The task: Take the lines from the one with "green L-shape: moved" through the last line of the material below and write them out exactly, without any pictures.

### Dataset records ###

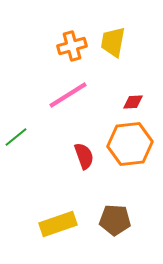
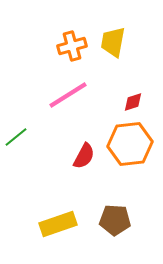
red diamond: rotated 15 degrees counterclockwise
red semicircle: rotated 48 degrees clockwise
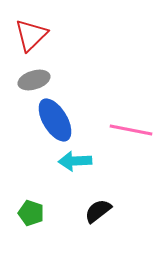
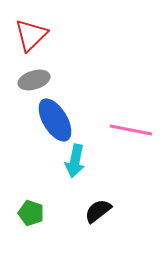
cyan arrow: rotated 76 degrees counterclockwise
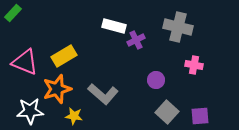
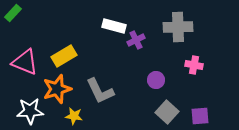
gray cross: rotated 16 degrees counterclockwise
gray L-shape: moved 3 px left, 3 px up; rotated 24 degrees clockwise
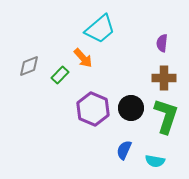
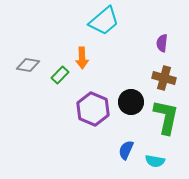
cyan trapezoid: moved 4 px right, 8 px up
orange arrow: moved 1 px left; rotated 40 degrees clockwise
gray diamond: moved 1 px left, 1 px up; rotated 30 degrees clockwise
brown cross: rotated 15 degrees clockwise
black circle: moved 6 px up
green L-shape: moved 1 px down; rotated 6 degrees counterclockwise
blue semicircle: moved 2 px right
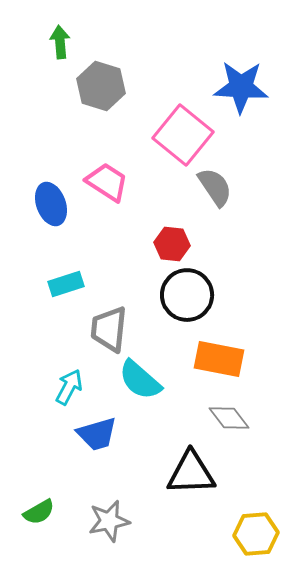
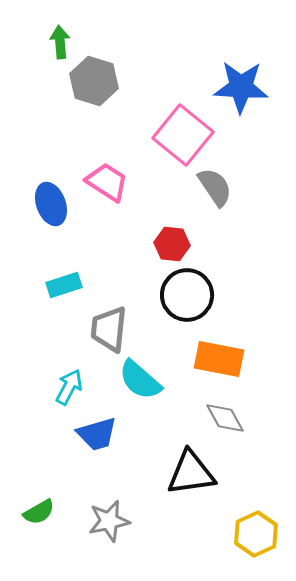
gray hexagon: moved 7 px left, 5 px up
cyan rectangle: moved 2 px left, 1 px down
gray diamond: moved 4 px left; rotated 9 degrees clockwise
black triangle: rotated 6 degrees counterclockwise
yellow hexagon: rotated 21 degrees counterclockwise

###

Result of this task:
green L-shape: moved 1 px down; rotated 6 degrees counterclockwise
blue semicircle: moved 2 px right
gray hexagon: moved 7 px left, 5 px up
cyan rectangle: moved 2 px left, 1 px down
gray diamond: moved 4 px left; rotated 9 degrees clockwise
black triangle: rotated 6 degrees counterclockwise
yellow hexagon: rotated 21 degrees counterclockwise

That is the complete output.